* [Image change detection data]
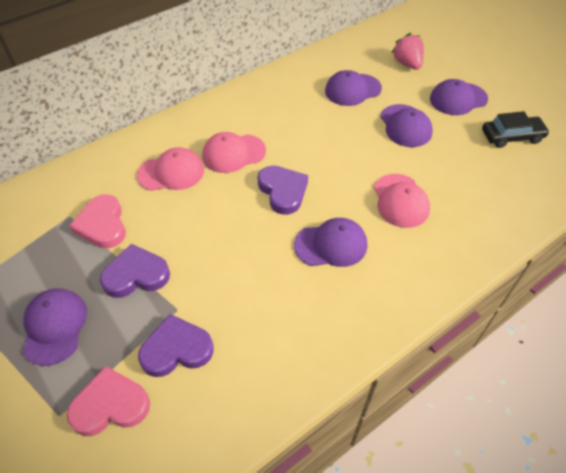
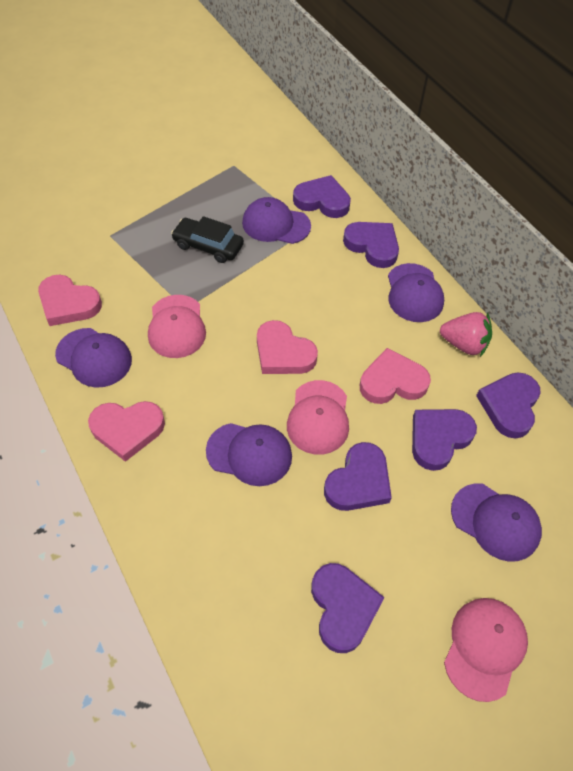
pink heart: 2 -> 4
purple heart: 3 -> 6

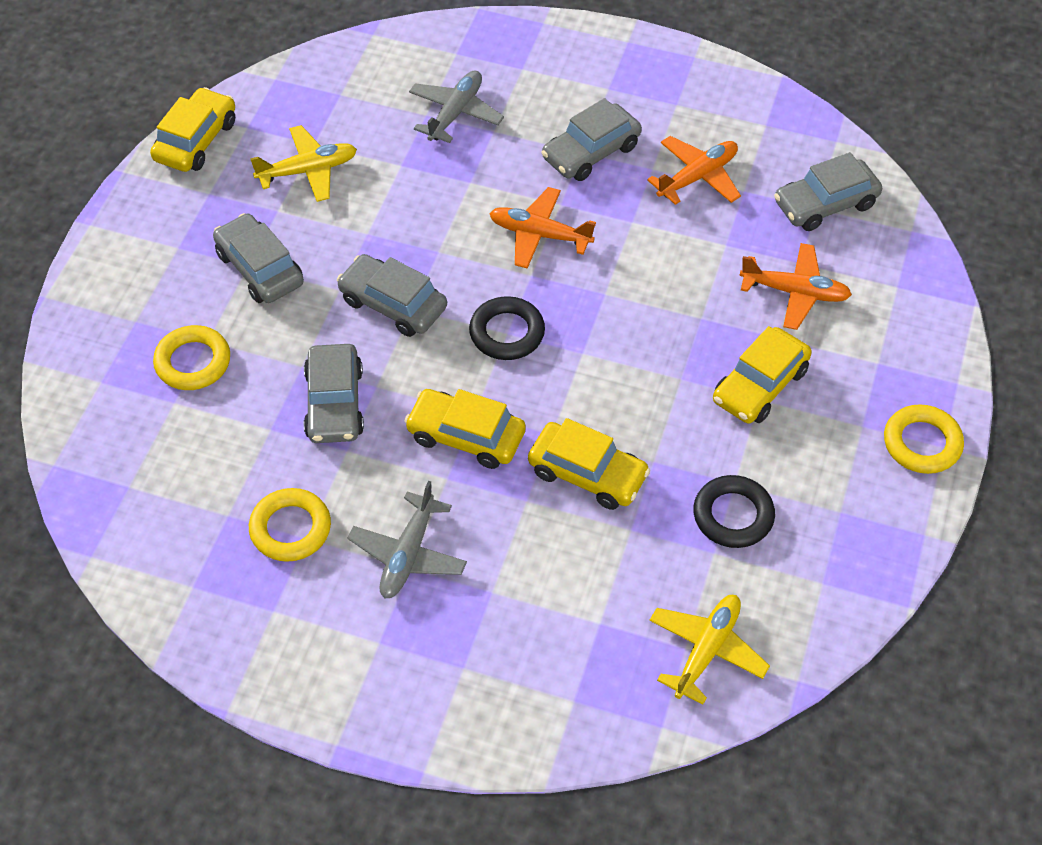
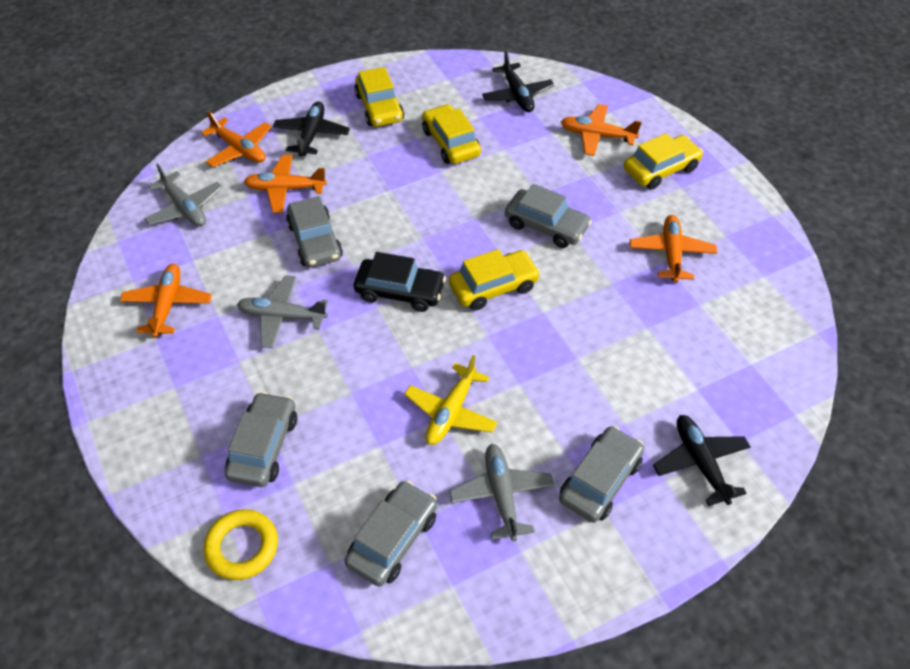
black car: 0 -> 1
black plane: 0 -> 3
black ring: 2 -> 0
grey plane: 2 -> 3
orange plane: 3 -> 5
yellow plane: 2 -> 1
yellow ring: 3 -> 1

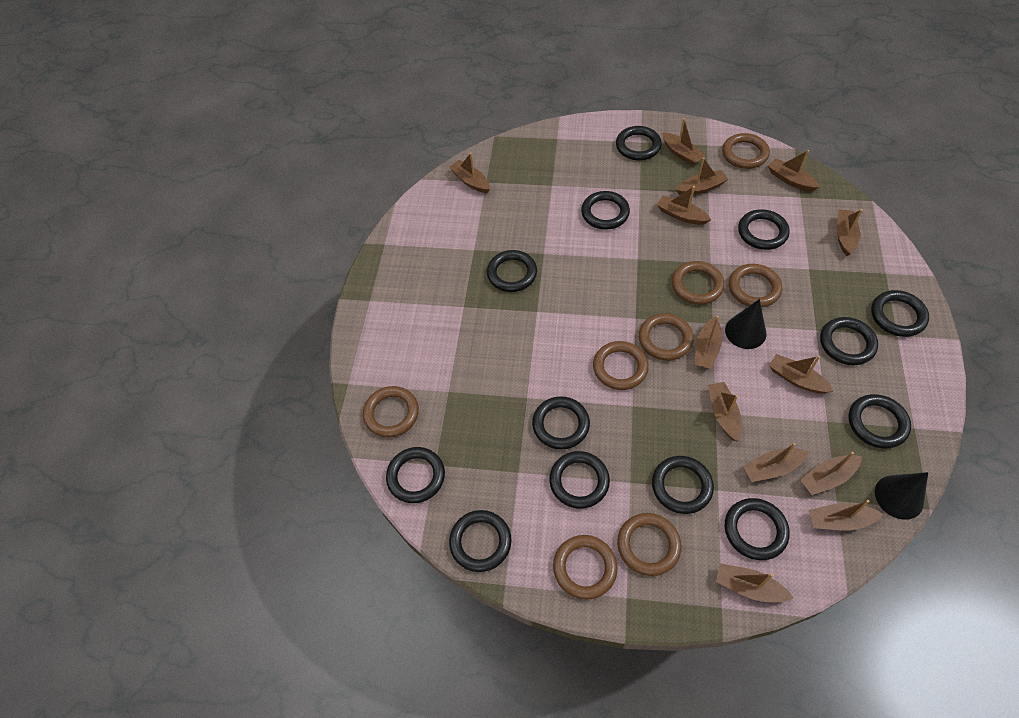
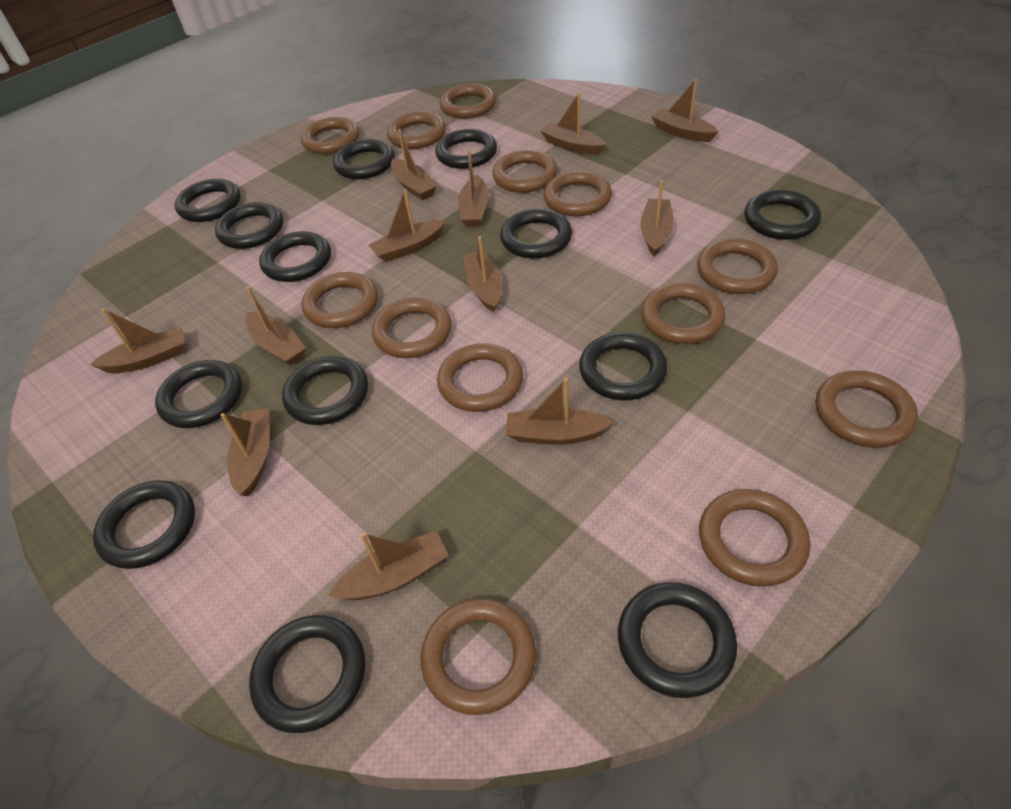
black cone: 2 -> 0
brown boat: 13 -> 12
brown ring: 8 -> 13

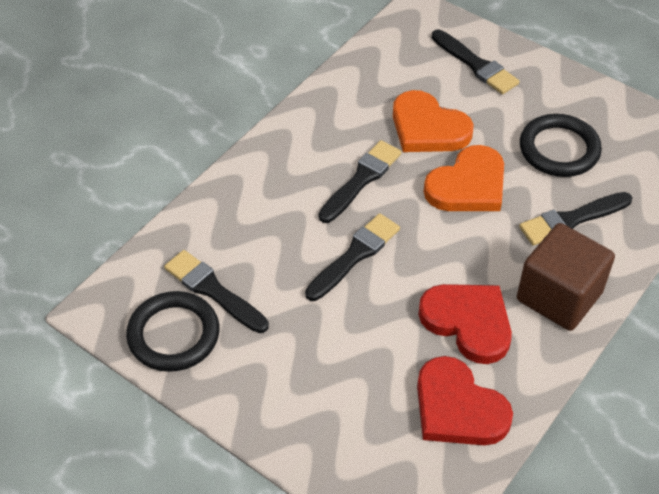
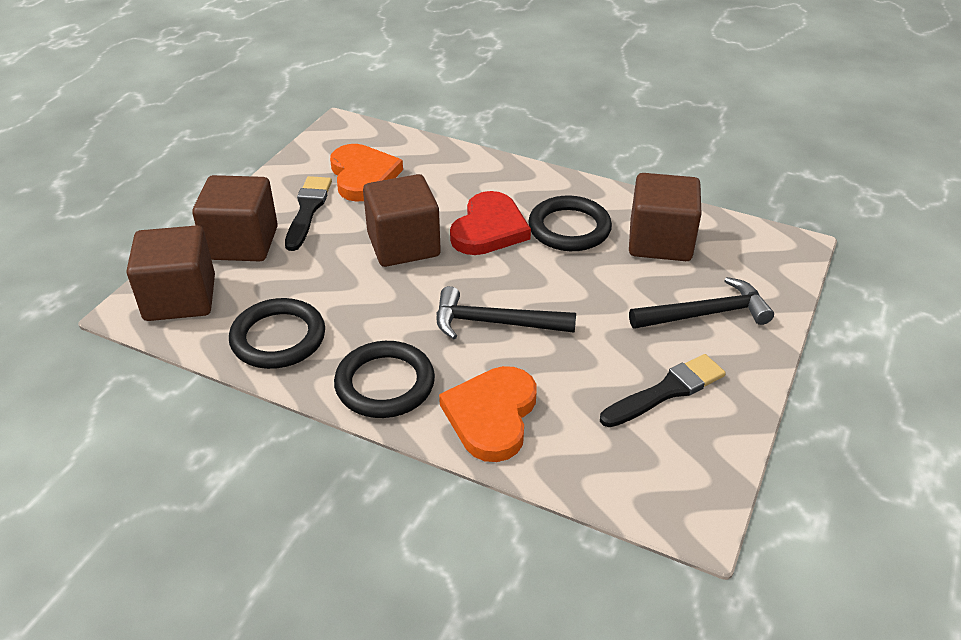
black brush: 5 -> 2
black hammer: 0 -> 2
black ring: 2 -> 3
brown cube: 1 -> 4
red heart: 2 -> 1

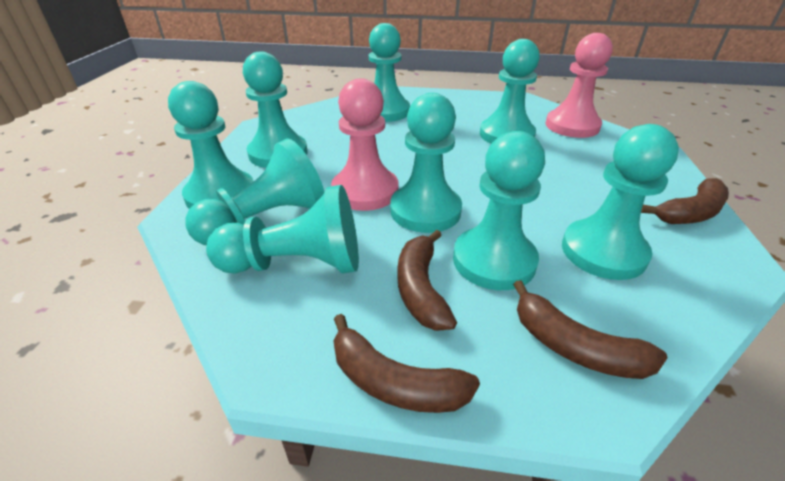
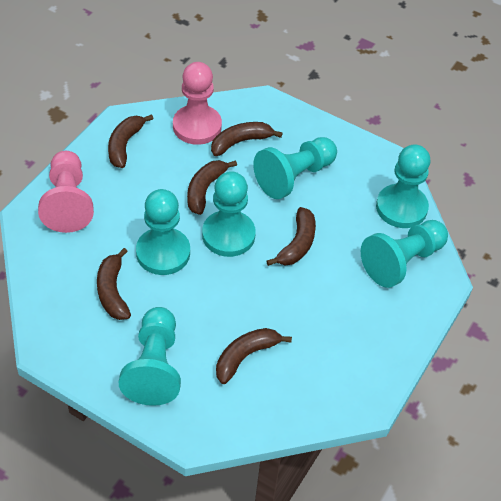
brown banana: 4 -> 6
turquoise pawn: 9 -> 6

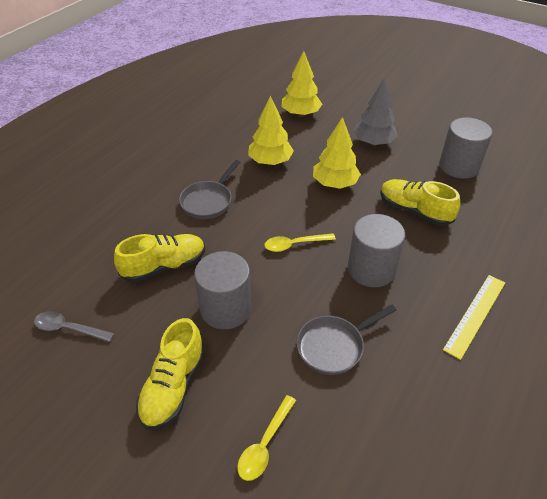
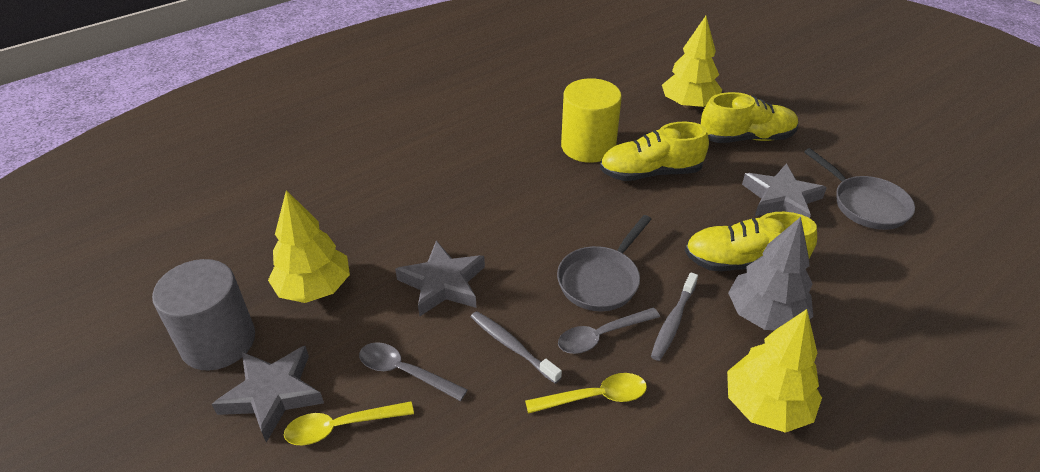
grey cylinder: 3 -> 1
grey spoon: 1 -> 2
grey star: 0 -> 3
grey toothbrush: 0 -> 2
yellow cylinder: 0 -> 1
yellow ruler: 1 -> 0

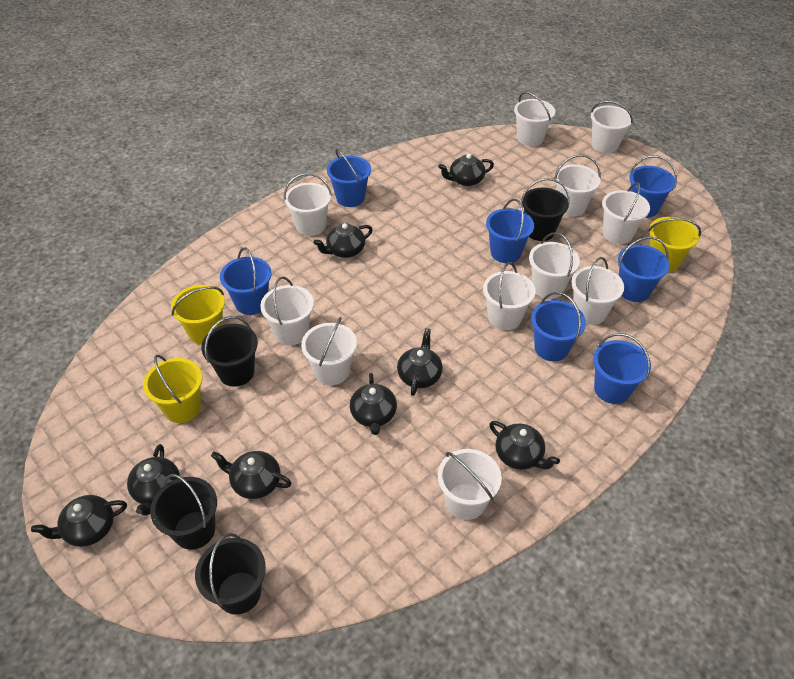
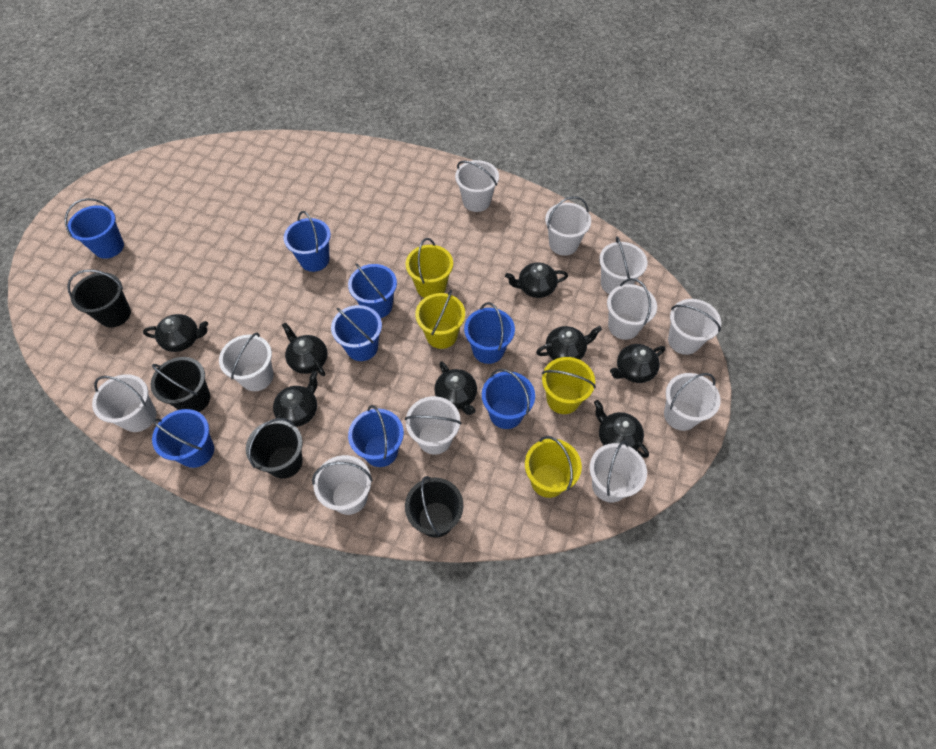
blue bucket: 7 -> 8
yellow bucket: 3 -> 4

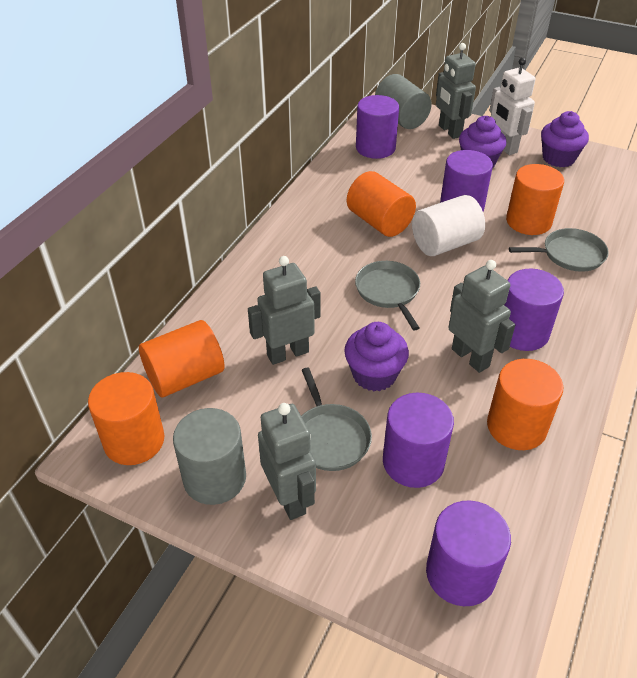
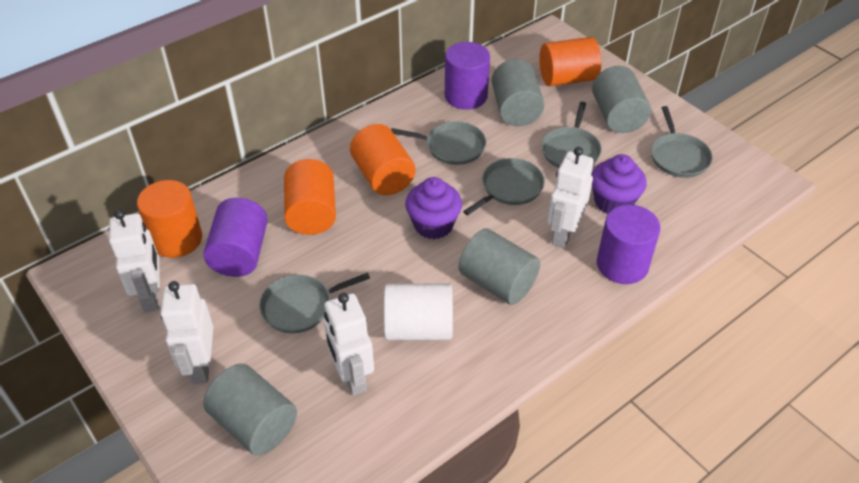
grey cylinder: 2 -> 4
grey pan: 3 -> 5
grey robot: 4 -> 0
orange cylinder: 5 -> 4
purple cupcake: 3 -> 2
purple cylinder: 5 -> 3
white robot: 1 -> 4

* [Action item] Search the data for "yellow" and list every line in which it occurs.

* [Solution to the exercise]
yellow plane: 2 -> 1
yellow ring: 3 -> 1
yellow cylinder: 0 -> 1
yellow ruler: 1 -> 0
yellow bucket: 3 -> 4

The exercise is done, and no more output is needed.